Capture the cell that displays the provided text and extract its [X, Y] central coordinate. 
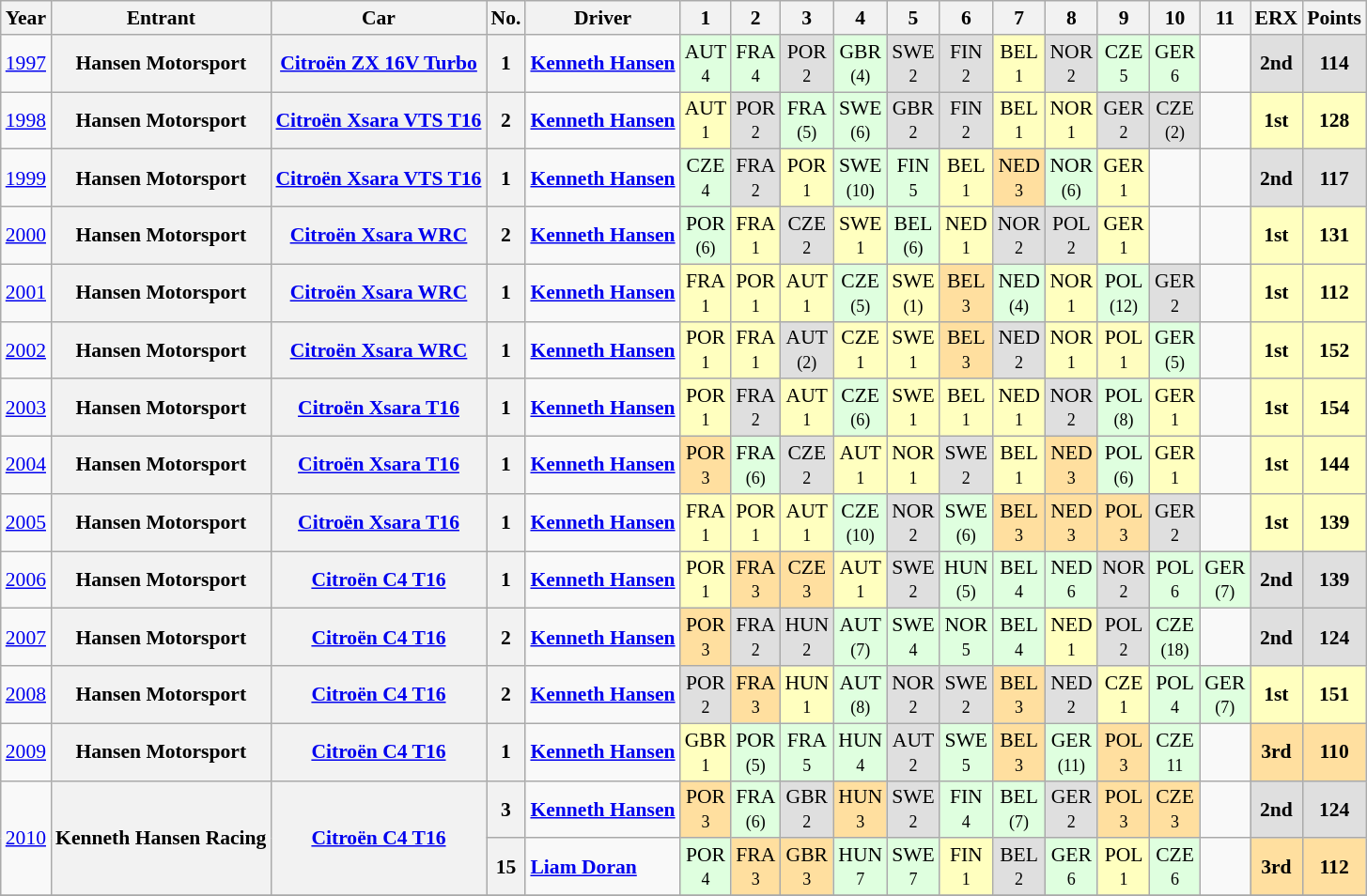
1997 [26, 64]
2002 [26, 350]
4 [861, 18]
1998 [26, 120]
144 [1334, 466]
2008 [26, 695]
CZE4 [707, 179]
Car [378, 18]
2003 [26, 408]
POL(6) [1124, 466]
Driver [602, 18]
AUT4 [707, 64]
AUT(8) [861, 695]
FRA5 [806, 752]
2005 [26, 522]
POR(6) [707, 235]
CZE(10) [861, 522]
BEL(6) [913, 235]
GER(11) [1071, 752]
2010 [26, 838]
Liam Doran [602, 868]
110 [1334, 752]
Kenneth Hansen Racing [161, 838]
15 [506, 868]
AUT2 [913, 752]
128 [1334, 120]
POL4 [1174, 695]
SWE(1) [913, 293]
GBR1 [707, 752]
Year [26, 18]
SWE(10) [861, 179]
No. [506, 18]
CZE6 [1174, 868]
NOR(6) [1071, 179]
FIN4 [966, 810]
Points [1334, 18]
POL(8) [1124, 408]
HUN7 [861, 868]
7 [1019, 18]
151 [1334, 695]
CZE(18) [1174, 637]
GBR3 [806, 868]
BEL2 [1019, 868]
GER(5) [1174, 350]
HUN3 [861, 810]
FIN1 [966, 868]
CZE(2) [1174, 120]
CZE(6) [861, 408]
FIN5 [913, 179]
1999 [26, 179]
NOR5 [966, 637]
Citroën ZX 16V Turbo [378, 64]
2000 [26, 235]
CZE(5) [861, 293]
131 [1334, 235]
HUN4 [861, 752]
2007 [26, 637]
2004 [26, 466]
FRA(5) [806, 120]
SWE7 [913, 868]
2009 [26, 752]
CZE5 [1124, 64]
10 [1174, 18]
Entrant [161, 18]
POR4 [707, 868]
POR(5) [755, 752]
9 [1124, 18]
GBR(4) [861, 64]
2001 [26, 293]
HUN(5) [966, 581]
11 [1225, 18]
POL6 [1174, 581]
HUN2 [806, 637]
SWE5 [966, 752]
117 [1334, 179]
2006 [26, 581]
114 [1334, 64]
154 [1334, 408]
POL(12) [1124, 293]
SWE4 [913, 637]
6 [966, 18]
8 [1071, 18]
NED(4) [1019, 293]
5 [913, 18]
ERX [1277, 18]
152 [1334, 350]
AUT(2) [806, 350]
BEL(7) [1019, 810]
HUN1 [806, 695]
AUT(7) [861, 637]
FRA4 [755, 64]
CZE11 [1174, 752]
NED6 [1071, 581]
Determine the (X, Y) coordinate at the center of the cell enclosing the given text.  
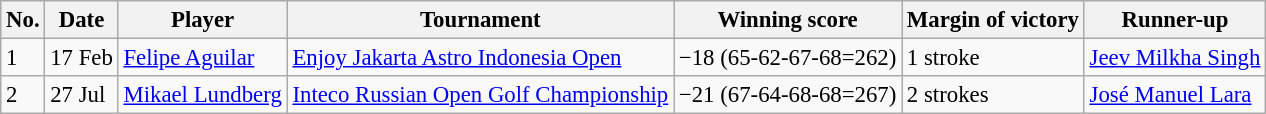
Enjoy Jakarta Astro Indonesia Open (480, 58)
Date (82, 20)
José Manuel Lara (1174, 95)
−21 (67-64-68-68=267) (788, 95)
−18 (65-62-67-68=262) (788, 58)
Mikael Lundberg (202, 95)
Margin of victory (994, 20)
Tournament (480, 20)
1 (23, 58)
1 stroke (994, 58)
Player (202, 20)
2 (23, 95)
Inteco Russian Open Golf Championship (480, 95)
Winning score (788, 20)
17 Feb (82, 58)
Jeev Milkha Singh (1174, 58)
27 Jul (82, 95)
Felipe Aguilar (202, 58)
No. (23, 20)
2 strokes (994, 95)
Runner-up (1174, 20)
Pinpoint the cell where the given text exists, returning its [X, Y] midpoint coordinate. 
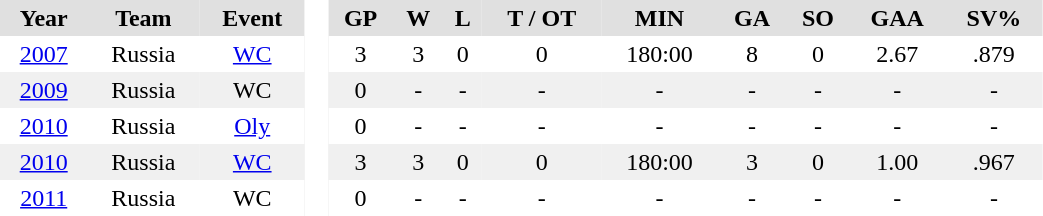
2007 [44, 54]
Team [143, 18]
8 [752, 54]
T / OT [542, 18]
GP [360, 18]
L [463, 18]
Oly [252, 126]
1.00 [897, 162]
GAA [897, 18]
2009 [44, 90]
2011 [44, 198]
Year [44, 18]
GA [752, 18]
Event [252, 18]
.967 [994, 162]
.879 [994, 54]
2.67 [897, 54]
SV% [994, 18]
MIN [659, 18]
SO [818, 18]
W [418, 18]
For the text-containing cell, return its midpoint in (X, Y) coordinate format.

········

Aim of the task –
Rewrite all the records, putting "position" wherever "coordinate" appears and keeping everything else the same. Leave the pictures out.

Task result –
Capture the cell that displays the provided text and extract its [X, Y] central position. 
1997 [26, 64]
2002 [26, 350]
4 [861, 18]
1998 [26, 120]
144 [1334, 466]
2008 [26, 695]
CZE4 [707, 179]
Car [378, 18]
2003 [26, 408]
POL(6) [1124, 466]
Driver [602, 18]
AUT4 [707, 64]
AUT(8) [861, 695]
FRA5 [806, 752]
2005 [26, 522]
POR(6) [707, 235]
CZE(10) [861, 522]
BEL(6) [913, 235]
GER(11) [1071, 752]
2010 [26, 838]
Liam Doran [602, 868]
110 [1334, 752]
Kenneth Hansen Racing [161, 838]
15 [506, 868]
AUT2 [913, 752]
128 [1334, 120]
POL4 [1174, 695]
SWE(1) [913, 293]
GBR1 [707, 752]
Year [26, 18]
SWE(10) [861, 179]
No. [506, 18]
CZE6 [1174, 868]
NOR(6) [1071, 179]
FIN4 [966, 810]
Points [1334, 18]
POL(8) [1124, 408]
HUN7 [861, 868]
7 [1019, 18]
151 [1334, 695]
CZE(18) [1174, 637]
GBR3 [806, 868]
BEL2 [1019, 868]
GER(5) [1174, 350]
HUN3 [861, 810]
FIN1 [966, 868]
CZE(2) [1174, 120]
CZE(6) [861, 408]
FIN5 [913, 179]
1999 [26, 179]
NOR5 [966, 637]
Citroën ZX 16V Turbo [378, 64]
2000 [26, 235]
CZE(5) [861, 293]
131 [1334, 235]
HUN4 [861, 752]
2007 [26, 637]
2004 [26, 466]
FRA(5) [806, 120]
SWE7 [913, 868]
2009 [26, 752]
CZE5 [1124, 64]
10 [1174, 18]
Entrant [161, 18]
POR4 [707, 868]
POR(5) [755, 752]
9 [1124, 18]
GBR(4) [861, 64]
2001 [26, 293]
HUN(5) [966, 581]
11 [1225, 18]
POL6 [1174, 581]
HUN2 [806, 637]
SWE5 [966, 752]
117 [1334, 179]
2006 [26, 581]
114 [1334, 64]
154 [1334, 408]
POL(12) [1124, 293]
SWE4 [913, 637]
6 [966, 18]
8 [1071, 18]
NED(4) [1019, 293]
5 [913, 18]
ERX [1277, 18]
152 [1334, 350]
AUT(2) [806, 350]
BEL(7) [1019, 810]
HUN1 [806, 695]
AUT(7) [861, 637]
FRA4 [755, 64]
CZE11 [1174, 752]
NED6 [1071, 581]
Determine the (X, Y) position at the center of the cell enclosing the given text.  
Enjoy Jakarta Astro Indonesia Open (480, 58)
Date (82, 20)
José Manuel Lara (1174, 95)
−21 (67-64-68-68=267) (788, 95)
−18 (65-62-67-68=262) (788, 58)
Mikael Lundberg (202, 95)
Margin of victory (994, 20)
Tournament (480, 20)
1 (23, 58)
1 stroke (994, 58)
Player (202, 20)
2 (23, 95)
Inteco Russian Open Golf Championship (480, 95)
Winning score (788, 20)
17 Feb (82, 58)
Jeev Milkha Singh (1174, 58)
27 Jul (82, 95)
Felipe Aguilar (202, 58)
No. (23, 20)
2 strokes (994, 95)
Runner-up (1174, 20)
Pinpoint the cell where the given text exists, returning its [X, Y] midpoint position. 
2007 [44, 54]
Team [143, 18]
8 [752, 54]
T / OT [542, 18]
GP [360, 18]
L [463, 18]
Oly [252, 126]
1.00 [897, 162]
GAA [897, 18]
2009 [44, 90]
2011 [44, 198]
Year [44, 18]
GA [752, 18]
Event [252, 18]
.967 [994, 162]
.879 [994, 54]
2.67 [897, 54]
SV% [994, 18]
MIN [659, 18]
SO [818, 18]
W [418, 18]
For the text-containing cell, return its midpoint in (X, Y) position format.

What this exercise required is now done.